───── TASK MATERIAL

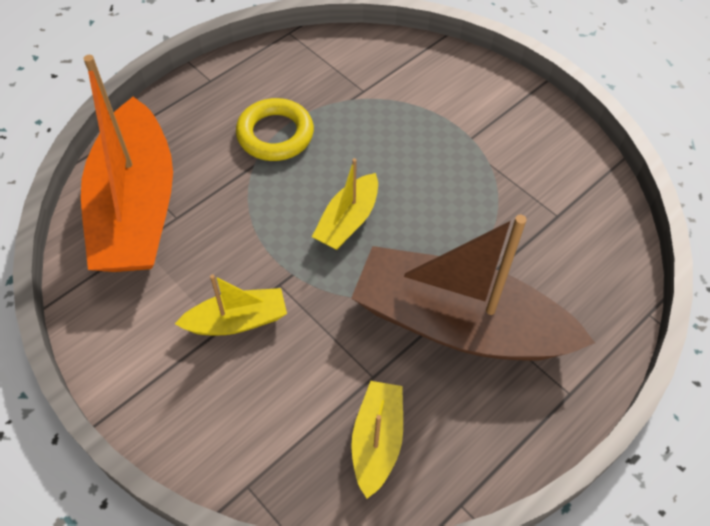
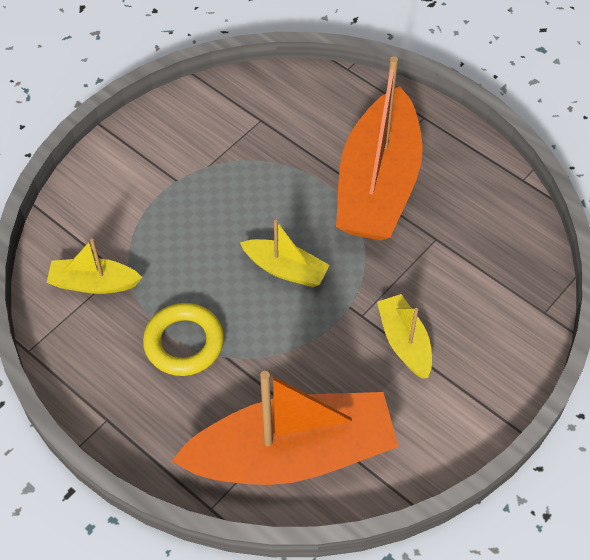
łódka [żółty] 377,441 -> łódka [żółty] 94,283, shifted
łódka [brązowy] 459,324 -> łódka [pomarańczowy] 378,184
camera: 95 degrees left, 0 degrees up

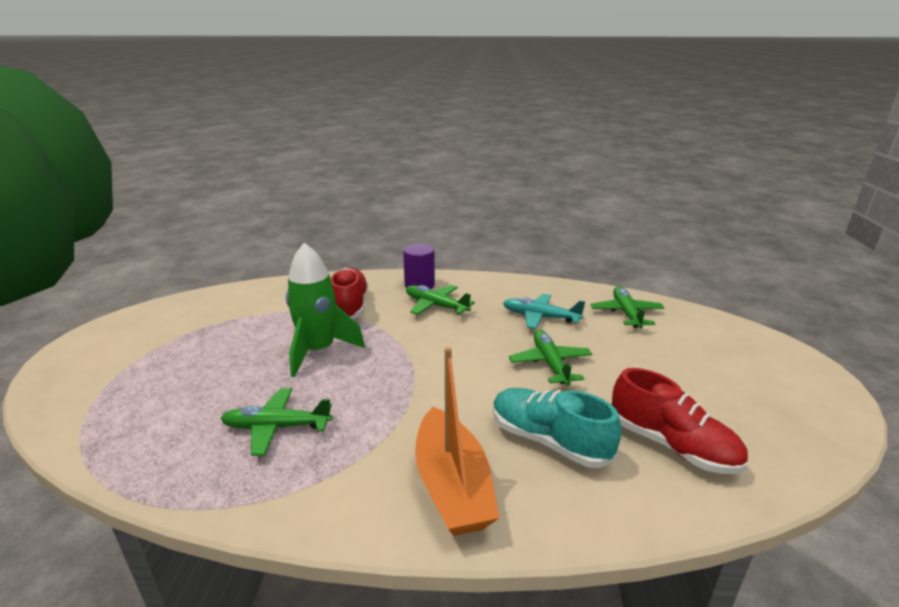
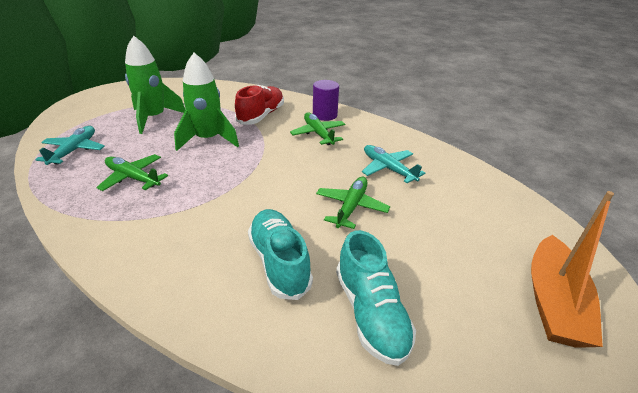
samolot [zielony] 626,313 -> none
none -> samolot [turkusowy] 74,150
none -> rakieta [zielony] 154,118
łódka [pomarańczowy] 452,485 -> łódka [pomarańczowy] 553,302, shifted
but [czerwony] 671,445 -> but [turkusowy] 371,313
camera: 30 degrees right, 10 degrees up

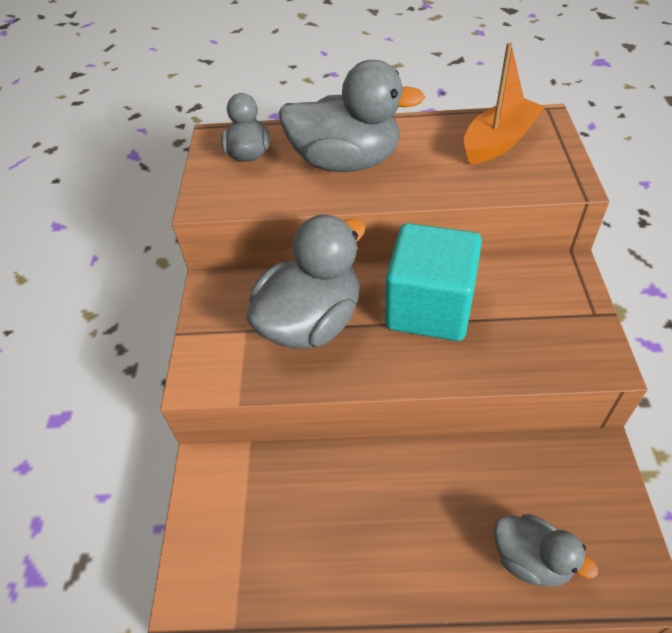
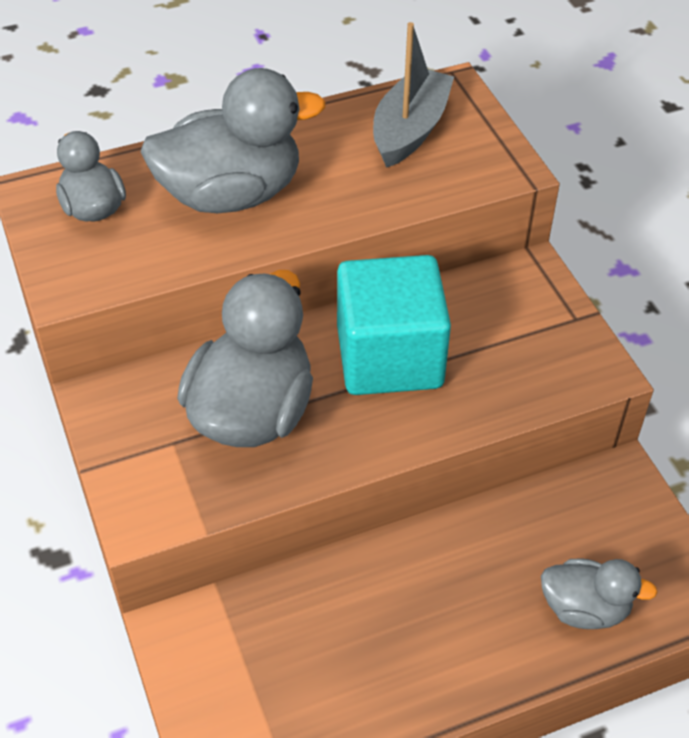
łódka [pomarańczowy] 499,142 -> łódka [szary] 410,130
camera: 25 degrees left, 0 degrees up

──────────
───── TASK MATERIAL

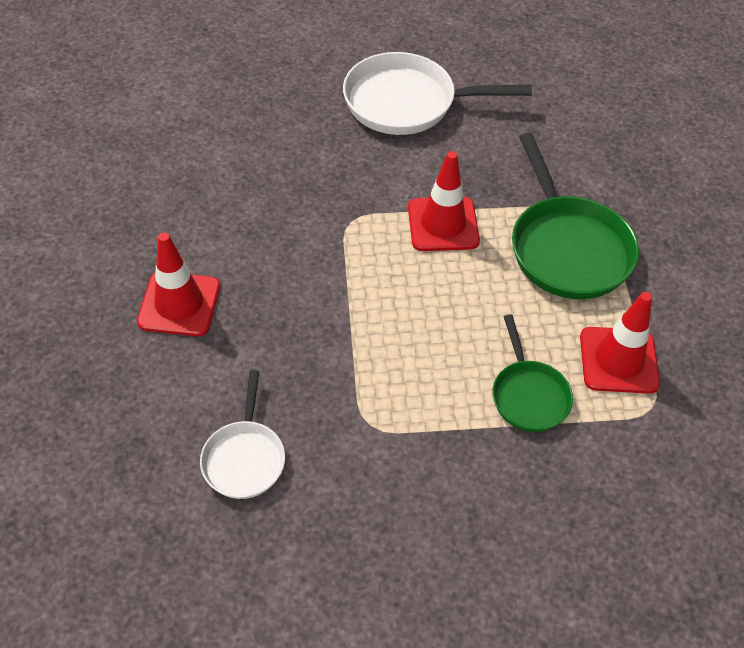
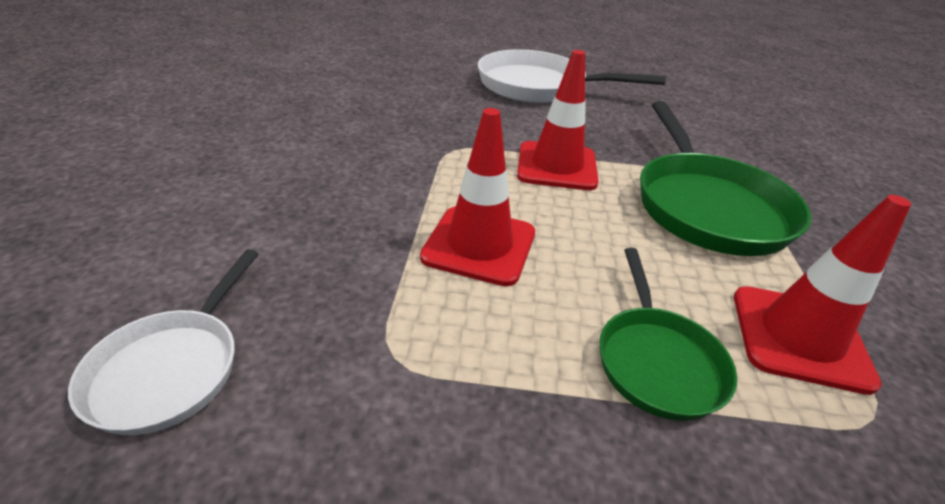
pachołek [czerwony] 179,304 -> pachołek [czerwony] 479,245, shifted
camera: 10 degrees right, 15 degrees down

──────────

• [WORK TO BE COMPLETED]: Using the data above, retype exactly and only the lines from the one containing "łódka [żółty] 377,441" up to and including the one containing "but [czerwony] 671,445", with no pictures carried over.

• [RESULT OF THIS TASK]:
łódka [żółty] 377,441 -> łódka [żółty] 94,283, shifted
łódka [brązowy] 459,324 -> łódka [pomarańczowy] 378,184
camera: 95 degrees left, 0 degrees up

samolot [zielony] 626,313 -> none
none -> samolot [turkusowy] 74,150
none -> rakieta [zielony] 154,118
łódka [pomarańczowy] 452,485 -> łódka [pomarańczowy] 553,302, shifted
but [czerwony] 671,445 -> but [turkusowy] 371,313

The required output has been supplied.